• Entries supplied:
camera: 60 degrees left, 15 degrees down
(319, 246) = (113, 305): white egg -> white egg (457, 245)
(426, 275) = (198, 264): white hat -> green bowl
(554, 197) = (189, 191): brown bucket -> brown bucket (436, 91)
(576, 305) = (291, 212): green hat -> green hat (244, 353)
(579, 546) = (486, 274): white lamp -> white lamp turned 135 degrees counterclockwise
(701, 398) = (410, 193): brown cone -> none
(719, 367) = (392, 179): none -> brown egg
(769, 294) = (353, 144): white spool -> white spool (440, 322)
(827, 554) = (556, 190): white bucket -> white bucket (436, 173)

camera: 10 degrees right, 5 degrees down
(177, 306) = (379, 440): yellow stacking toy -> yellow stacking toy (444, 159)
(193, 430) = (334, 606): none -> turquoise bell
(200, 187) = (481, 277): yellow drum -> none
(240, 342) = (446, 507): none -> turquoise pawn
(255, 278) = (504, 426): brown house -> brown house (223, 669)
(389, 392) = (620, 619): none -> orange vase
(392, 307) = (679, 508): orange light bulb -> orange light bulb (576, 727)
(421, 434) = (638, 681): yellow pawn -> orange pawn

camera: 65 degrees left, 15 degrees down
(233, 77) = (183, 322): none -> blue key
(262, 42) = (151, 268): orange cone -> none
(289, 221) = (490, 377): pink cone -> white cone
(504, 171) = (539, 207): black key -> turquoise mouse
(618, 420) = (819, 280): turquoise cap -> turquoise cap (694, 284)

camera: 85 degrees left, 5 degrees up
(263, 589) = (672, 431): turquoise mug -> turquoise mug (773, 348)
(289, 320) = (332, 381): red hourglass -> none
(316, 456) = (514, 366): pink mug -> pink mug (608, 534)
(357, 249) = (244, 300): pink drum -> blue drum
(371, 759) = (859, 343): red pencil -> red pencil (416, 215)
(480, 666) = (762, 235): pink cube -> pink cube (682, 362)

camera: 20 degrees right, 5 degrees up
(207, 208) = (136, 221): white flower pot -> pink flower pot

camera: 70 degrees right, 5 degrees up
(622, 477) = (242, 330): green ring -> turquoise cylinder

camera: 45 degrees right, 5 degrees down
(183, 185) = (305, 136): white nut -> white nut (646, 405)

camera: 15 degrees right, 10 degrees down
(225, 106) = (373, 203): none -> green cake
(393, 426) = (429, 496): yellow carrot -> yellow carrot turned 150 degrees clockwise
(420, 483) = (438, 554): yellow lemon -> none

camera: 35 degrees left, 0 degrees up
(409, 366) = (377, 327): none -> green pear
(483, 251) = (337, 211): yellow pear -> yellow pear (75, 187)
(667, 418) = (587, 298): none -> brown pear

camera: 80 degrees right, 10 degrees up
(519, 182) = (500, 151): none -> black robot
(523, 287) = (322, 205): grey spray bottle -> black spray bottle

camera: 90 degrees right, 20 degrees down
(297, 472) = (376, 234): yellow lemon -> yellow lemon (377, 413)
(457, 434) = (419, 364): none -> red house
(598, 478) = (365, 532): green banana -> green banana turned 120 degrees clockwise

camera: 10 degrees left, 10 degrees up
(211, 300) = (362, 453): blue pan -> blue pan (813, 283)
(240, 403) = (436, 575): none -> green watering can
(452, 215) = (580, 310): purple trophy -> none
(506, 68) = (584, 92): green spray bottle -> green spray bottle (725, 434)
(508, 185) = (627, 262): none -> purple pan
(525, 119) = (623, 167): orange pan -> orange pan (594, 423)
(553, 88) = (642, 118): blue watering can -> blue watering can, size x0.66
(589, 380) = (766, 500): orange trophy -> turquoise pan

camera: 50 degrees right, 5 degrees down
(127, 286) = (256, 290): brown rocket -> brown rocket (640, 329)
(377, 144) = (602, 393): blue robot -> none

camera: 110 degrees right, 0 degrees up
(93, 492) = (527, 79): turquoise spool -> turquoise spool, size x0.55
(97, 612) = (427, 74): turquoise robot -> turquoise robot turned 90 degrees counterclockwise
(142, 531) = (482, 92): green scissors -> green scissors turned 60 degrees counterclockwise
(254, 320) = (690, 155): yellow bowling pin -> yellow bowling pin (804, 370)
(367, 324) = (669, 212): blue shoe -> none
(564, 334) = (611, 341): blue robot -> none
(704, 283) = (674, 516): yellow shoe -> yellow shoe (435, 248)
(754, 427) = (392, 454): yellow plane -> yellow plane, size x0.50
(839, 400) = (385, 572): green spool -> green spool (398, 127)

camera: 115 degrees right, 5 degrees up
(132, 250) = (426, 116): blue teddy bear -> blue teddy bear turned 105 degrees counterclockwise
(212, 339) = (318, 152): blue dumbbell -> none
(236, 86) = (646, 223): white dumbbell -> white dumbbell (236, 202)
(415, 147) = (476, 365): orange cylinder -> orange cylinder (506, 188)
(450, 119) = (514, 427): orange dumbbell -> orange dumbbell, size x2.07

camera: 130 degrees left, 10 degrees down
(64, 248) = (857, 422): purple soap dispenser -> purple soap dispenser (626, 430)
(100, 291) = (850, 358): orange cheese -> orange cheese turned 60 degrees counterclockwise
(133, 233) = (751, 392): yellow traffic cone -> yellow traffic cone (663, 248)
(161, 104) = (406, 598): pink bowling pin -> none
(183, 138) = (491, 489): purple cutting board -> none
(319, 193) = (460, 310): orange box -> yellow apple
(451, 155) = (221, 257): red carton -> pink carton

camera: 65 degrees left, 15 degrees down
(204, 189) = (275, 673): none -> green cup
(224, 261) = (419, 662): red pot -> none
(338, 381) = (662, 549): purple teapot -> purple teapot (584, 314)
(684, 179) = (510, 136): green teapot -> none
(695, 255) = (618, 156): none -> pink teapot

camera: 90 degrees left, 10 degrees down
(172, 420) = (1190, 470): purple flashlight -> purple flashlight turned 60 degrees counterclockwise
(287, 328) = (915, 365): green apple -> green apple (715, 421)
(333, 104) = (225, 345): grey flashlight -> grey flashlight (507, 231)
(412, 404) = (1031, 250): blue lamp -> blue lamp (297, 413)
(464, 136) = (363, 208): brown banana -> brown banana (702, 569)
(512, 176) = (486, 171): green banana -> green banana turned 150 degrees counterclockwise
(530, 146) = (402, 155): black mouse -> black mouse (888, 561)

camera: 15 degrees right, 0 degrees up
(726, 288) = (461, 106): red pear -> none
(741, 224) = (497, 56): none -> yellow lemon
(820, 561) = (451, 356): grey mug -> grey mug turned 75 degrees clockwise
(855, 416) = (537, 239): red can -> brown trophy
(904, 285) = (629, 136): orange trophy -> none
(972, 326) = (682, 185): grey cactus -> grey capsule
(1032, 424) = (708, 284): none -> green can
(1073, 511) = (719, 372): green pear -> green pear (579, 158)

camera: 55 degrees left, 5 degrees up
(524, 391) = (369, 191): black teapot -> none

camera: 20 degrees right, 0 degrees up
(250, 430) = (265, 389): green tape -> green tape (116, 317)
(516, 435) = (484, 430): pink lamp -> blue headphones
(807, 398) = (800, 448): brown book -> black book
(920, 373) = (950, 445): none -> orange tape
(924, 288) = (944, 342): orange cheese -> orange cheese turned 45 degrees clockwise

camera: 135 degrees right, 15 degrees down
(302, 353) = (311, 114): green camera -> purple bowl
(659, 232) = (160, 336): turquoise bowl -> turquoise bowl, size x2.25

• Problem statement:
Each line of the listing above that includes the word "spool" should be copied.

• Completed exercise:
(769, 294) = (353, 144): white spool -> white spool (440, 322)
(93, 492) = (527, 79): turquoise spool -> turquoise spool, size x0.55
(839, 400) = (385, 572): green spool -> green spool (398, 127)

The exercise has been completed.